**Exercise aim**
Only one stretch of the data below is needed. Output the lines from the one with "R14: 470 (DGND, VE2) -> 2k (DGND, VE2)" up to and including the one with "IC208: NAND CD4011", exactly as they stand.

**Supplied data**
►

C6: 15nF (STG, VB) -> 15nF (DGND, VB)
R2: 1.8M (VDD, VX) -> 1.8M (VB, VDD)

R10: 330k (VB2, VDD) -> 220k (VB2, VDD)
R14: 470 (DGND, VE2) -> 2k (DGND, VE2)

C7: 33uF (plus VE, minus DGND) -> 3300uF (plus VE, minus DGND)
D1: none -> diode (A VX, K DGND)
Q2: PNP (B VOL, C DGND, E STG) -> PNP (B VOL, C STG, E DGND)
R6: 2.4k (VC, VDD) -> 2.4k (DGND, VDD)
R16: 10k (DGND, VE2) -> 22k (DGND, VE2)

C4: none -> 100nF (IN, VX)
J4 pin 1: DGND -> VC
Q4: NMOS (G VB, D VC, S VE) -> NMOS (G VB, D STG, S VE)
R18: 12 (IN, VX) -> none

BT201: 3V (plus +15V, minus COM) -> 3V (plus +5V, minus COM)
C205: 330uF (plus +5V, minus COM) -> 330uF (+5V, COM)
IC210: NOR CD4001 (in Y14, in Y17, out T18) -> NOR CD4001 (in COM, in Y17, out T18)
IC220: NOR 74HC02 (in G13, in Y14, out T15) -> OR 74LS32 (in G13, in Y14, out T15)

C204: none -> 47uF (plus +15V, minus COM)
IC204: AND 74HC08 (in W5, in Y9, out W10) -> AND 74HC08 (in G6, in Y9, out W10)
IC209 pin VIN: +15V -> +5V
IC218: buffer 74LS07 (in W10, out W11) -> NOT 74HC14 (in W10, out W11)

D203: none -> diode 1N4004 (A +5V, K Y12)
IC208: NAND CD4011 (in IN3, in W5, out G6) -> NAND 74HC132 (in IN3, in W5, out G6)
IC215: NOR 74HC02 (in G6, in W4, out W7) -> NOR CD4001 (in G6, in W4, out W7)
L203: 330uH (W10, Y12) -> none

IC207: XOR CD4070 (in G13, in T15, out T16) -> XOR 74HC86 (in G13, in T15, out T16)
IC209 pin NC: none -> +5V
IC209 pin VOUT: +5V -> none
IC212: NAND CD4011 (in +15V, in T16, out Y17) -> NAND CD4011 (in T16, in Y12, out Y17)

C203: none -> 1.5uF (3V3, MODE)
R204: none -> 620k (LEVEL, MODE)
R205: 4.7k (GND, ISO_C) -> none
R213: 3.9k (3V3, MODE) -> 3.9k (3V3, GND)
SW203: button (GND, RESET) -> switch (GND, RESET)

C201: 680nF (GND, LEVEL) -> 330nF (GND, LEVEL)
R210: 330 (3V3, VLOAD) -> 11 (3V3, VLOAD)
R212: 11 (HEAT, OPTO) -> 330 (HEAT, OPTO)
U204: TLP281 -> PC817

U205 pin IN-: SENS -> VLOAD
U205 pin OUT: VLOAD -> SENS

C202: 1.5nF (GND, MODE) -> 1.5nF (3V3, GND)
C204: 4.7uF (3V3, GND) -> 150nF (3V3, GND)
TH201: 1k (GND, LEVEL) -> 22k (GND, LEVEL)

◄

**Completed task**
R14: 470 (DGND, VE2) -> 2k (DGND, VE2)

C7: 33uF (plus VE, minus DGND) -> 3300uF (plus VE, minus DGND)
D1: none -> diode (A VX, K DGND)
Q2: PNP (B VOL, C DGND, E STG) -> PNP (B VOL, C STG, E DGND)
R6: 2.4k (VC, VDD) -> 2.4k (DGND, VDD)
R16: 10k (DGND, VE2) -> 22k (DGND, VE2)

C4: none -> 100nF (IN, VX)
J4 pin 1: DGND -> VC
Q4: NMOS (G VB, D VC, S VE) -> NMOS (G VB, D STG, S VE)
R18: 12 (IN, VX) -> none

BT201: 3V (plus +15V, minus COM) -> 3V (plus +5V, minus COM)
C205: 330uF (plus +5V, minus COM) -> 330uF (+5V, COM)
IC210: NOR CD4001 (in Y14, in Y17, out T18) -> NOR CD4001 (in COM, in Y17, out T18)
IC220: NOR 74HC02 (in G13, in Y14, out T15) -> OR 74LS32 (in G13, in Y14, out T15)

C204: none -> 47uF (plus +15V, minus COM)
IC204: AND 74HC08 (in W5, in Y9, out W10) -> AND 74HC08 (in G6, in Y9, out W10)
IC209 pin VIN: +15V -> +5V
IC218: buffer 74LS07 (in W10, out W11) -> NOT 74HC14 (in W10, out W11)

D203: none -> diode 1N4004 (A +5V, K Y12)
IC208: NAND CD4011 (in IN3, in W5, out G6) -> NAND 74HC132 (in IN3, in W5, out G6)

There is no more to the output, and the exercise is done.